(Object change listings)
....
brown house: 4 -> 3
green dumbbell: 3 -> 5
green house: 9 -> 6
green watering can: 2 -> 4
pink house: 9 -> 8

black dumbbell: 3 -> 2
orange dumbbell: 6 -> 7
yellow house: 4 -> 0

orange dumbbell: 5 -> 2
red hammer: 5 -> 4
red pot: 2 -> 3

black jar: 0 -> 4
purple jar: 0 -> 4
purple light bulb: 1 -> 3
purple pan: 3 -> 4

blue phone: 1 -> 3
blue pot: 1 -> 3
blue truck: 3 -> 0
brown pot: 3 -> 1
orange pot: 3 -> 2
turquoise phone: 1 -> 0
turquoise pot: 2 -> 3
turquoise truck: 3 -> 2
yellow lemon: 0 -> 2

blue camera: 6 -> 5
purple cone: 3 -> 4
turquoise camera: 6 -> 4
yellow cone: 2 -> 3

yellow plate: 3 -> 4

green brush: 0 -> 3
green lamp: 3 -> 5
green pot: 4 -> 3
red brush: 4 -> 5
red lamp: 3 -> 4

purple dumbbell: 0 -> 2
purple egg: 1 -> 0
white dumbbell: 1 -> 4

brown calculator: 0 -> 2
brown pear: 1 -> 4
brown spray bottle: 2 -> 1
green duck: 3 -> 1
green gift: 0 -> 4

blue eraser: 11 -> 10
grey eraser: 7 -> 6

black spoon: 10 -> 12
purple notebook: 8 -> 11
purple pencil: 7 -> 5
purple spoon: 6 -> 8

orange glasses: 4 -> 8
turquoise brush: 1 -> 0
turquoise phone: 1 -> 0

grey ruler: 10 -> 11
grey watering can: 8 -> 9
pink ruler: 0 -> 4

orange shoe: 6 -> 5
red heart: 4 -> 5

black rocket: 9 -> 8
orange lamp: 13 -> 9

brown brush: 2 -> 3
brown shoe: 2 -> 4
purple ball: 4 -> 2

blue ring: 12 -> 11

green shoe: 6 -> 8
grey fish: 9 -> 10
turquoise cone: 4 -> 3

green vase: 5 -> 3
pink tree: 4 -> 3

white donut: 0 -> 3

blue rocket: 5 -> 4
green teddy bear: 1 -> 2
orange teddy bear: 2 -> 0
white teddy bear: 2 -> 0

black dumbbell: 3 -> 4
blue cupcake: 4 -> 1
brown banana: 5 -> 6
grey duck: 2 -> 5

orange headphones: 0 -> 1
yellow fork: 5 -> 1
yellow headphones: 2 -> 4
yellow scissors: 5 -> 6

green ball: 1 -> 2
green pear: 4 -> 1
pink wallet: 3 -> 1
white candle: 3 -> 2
....
WORK TO BE COMPLETED ▸ The expected answer is every line above in which the word "yellow" appears.

THE ANSWER ▸
yellow house: 4 -> 0
yellow lemon: 0 -> 2
yellow cone: 2 -> 3
yellow plate: 3 -> 4
yellow fork: 5 -> 1
yellow headphones: 2 -> 4
yellow scissors: 5 -> 6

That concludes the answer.